Problem to work on: Please copy out every line in the entries that includes the word "button".

(Data in this exercise Opens)

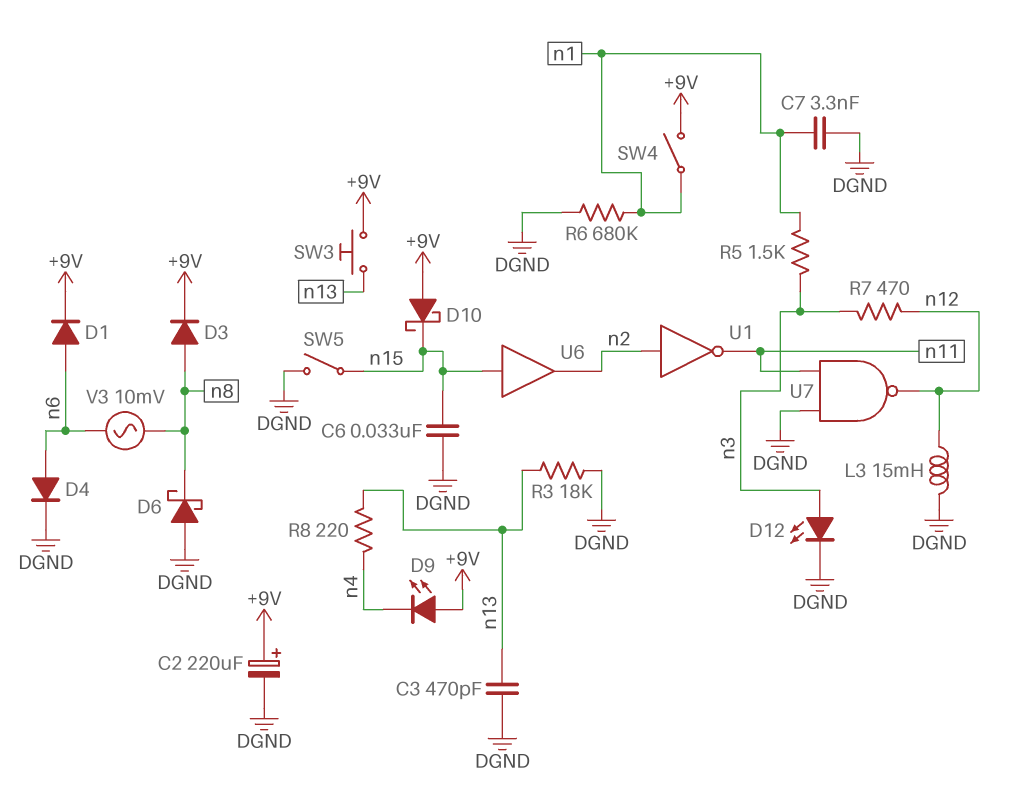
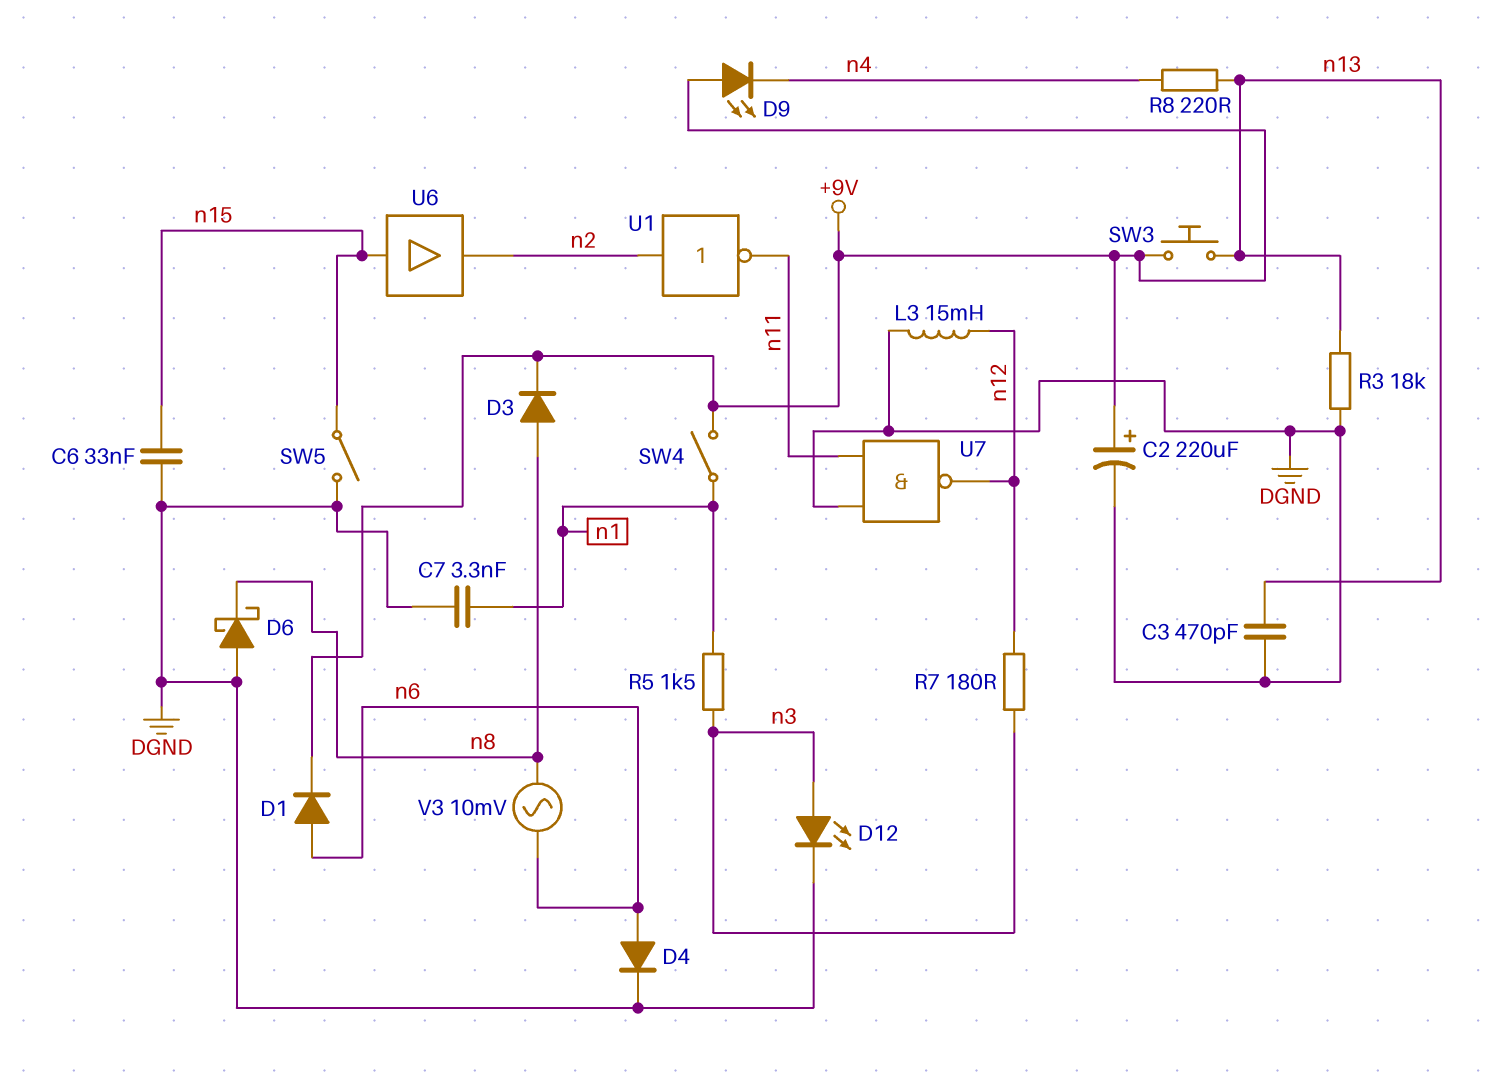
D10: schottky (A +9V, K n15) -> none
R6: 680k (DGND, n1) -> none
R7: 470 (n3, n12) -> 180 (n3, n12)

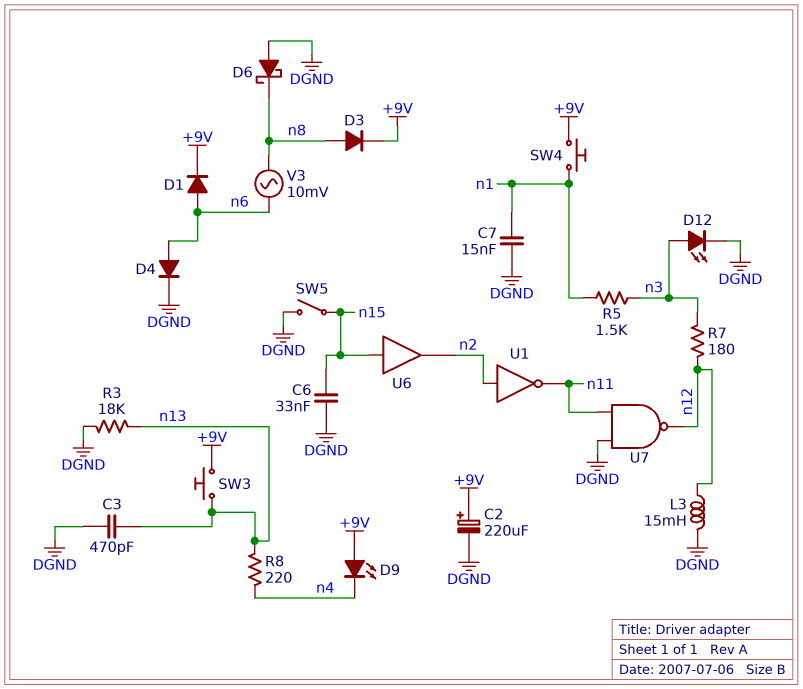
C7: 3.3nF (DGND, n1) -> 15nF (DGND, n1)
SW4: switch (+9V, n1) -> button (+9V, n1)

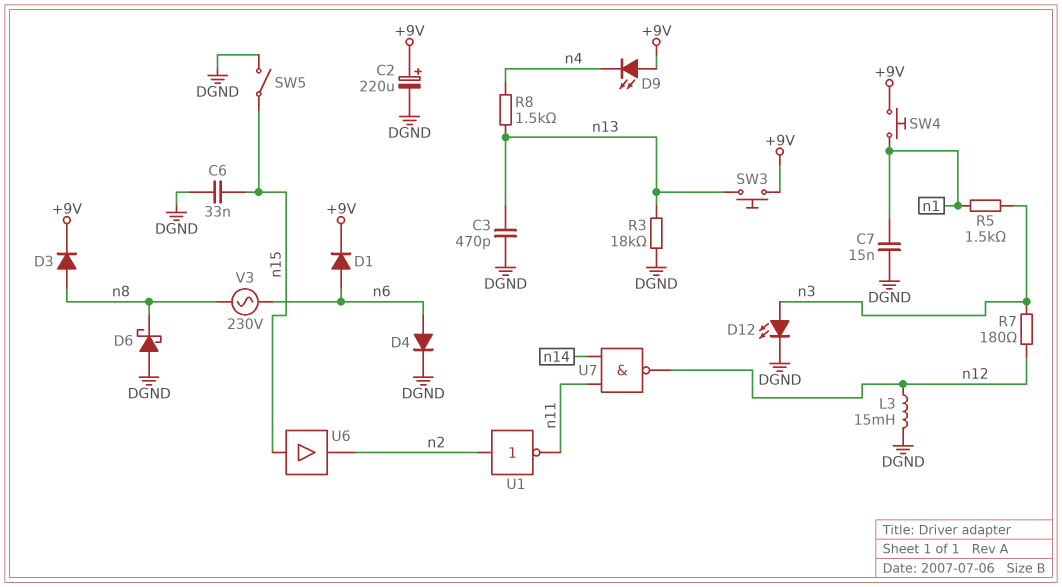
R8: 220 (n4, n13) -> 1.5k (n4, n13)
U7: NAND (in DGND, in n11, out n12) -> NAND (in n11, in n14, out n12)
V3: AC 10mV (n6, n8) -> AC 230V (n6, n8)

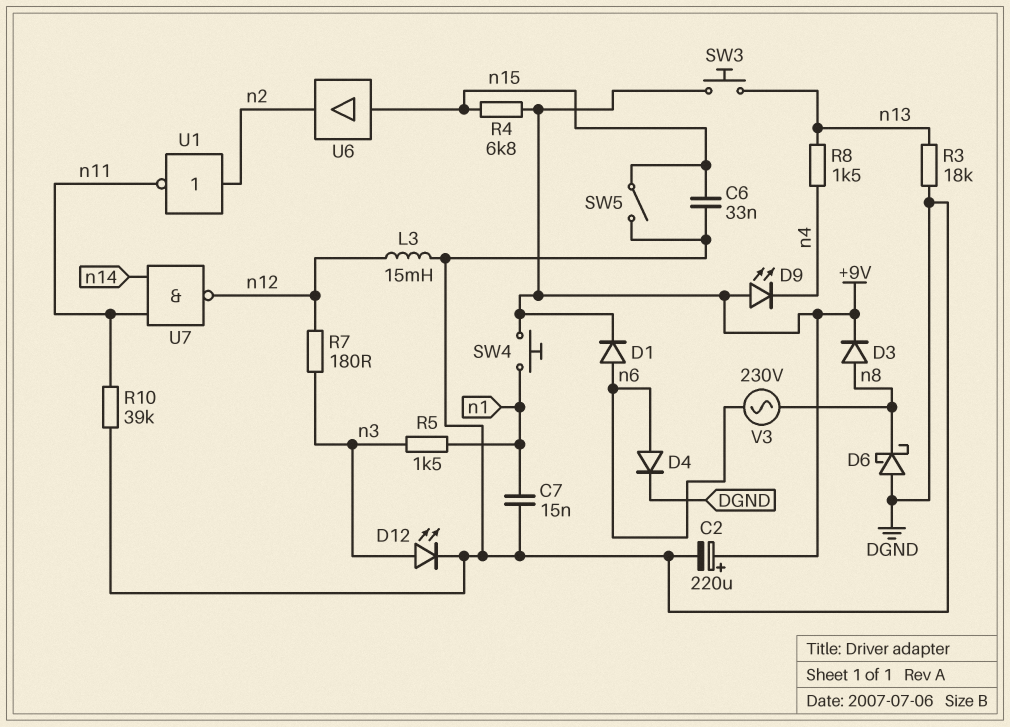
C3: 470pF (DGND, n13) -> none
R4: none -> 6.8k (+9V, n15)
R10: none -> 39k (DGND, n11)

(Data in this exercise Closes)
(Data in this exercise Opens)

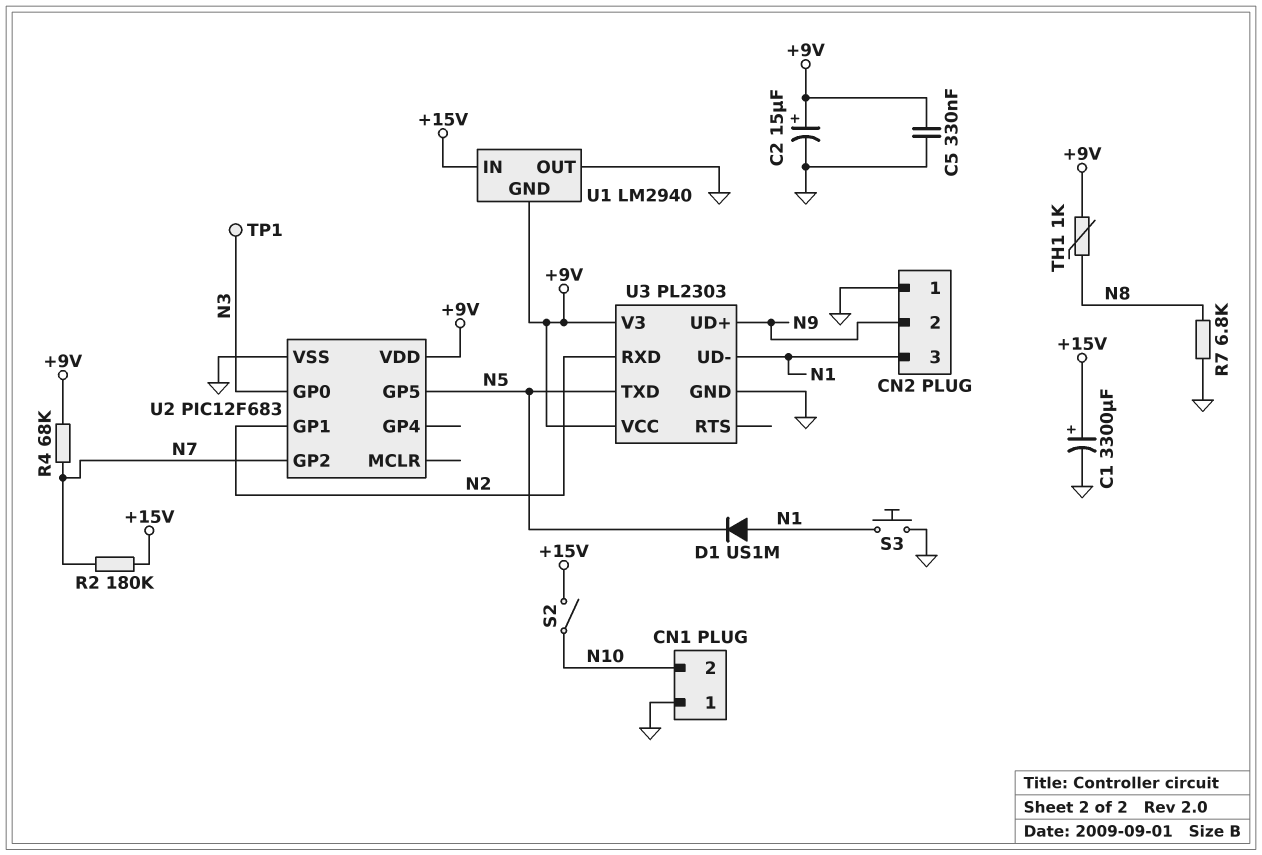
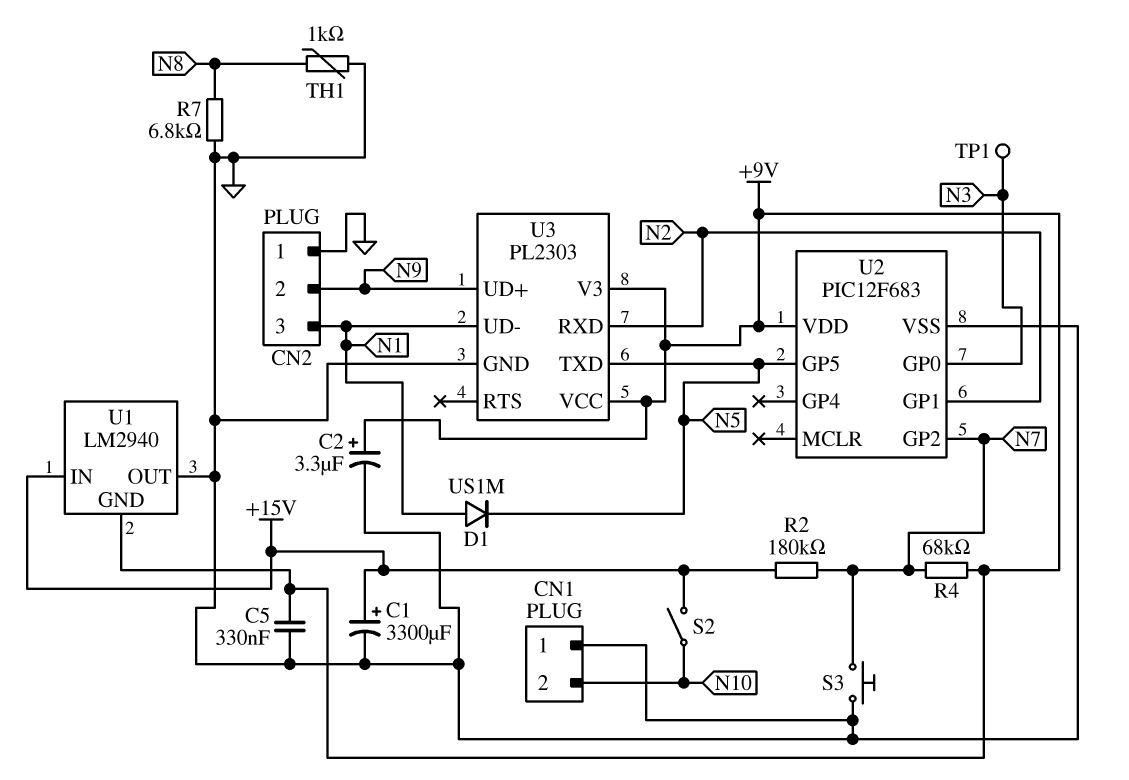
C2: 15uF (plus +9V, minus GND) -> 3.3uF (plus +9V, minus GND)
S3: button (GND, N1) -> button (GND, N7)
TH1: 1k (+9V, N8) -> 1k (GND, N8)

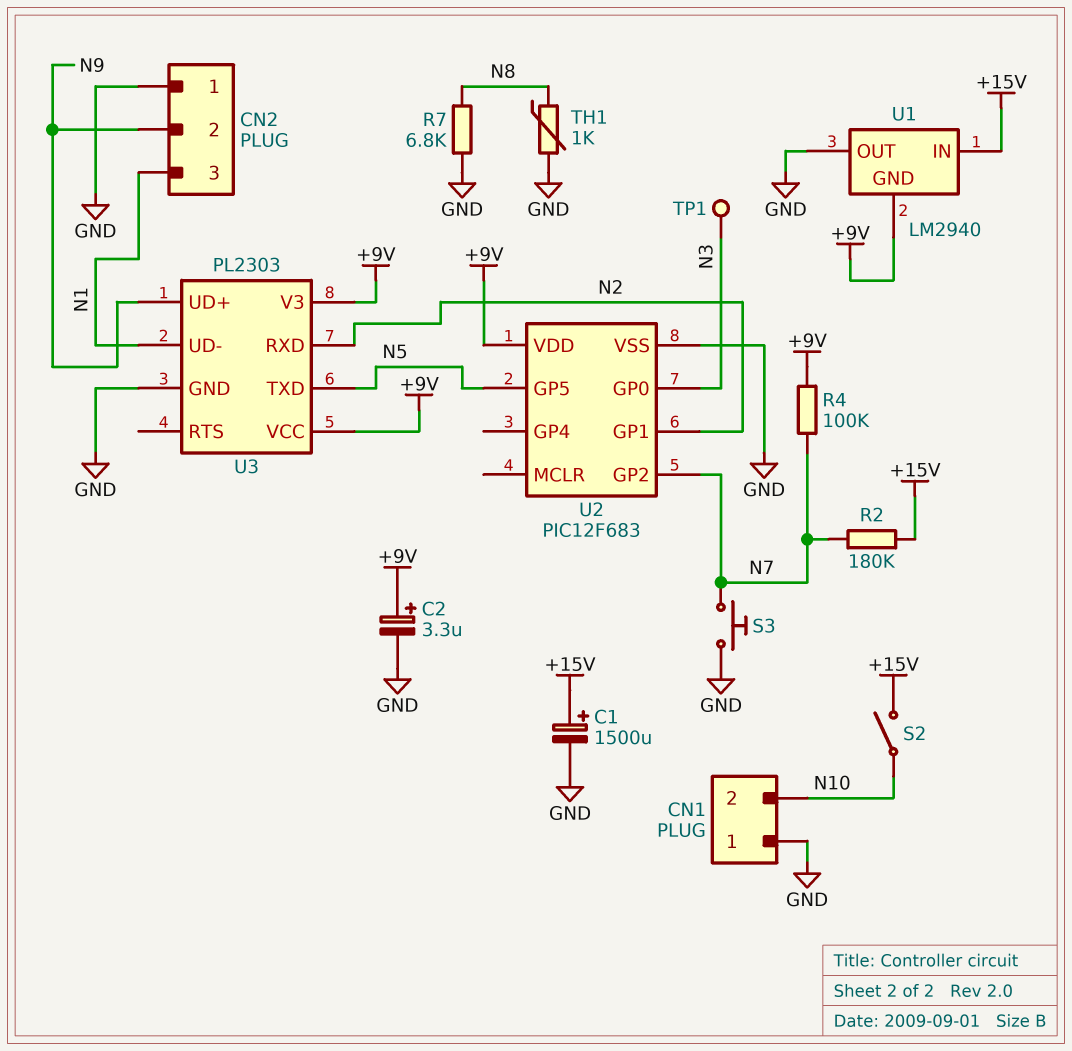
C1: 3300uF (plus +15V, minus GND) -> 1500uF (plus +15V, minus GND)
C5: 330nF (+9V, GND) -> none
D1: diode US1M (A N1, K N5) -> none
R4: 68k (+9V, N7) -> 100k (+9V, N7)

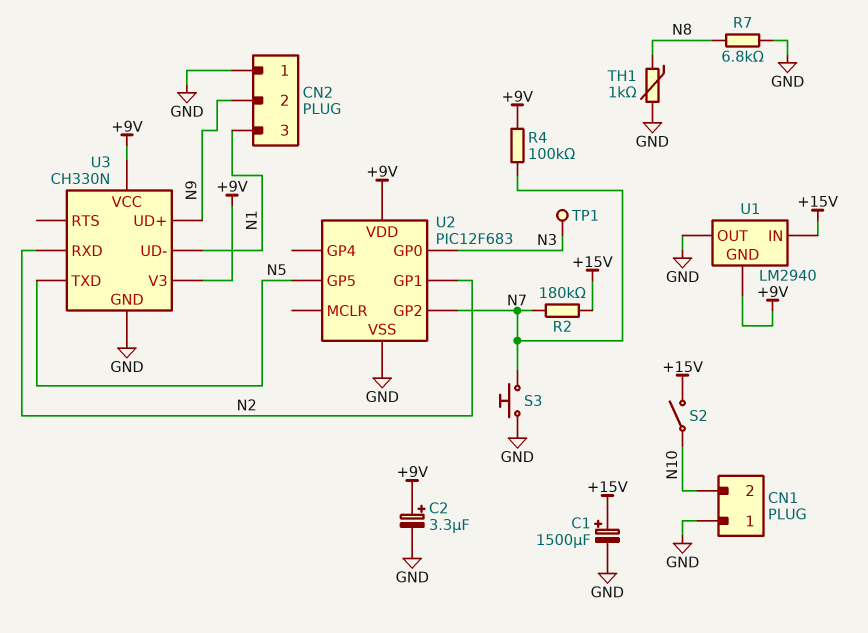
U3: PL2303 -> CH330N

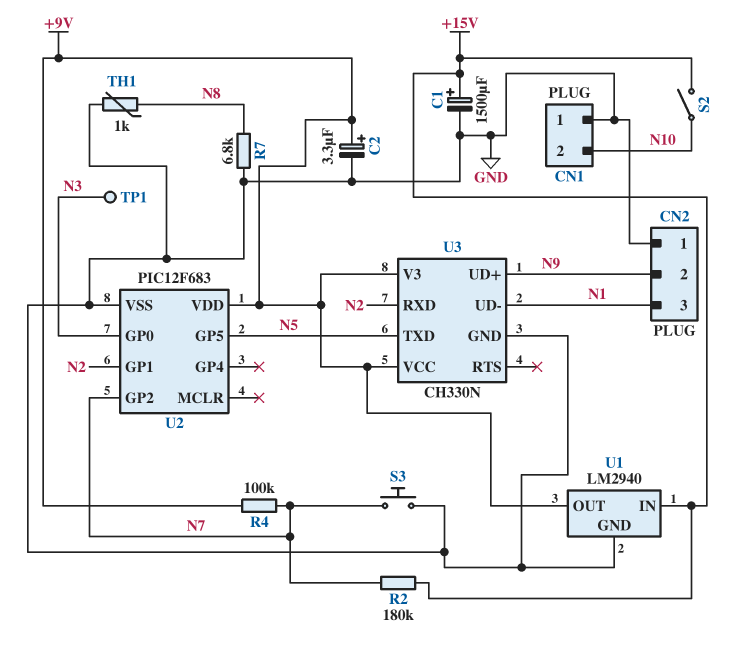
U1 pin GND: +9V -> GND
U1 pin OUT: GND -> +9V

(Data in this exercise Closes)

Result of the task:
SW4: switch (+9V, n1) -> button (+9V, n1)
S3: button (GND, N1) -> button (GND, N7)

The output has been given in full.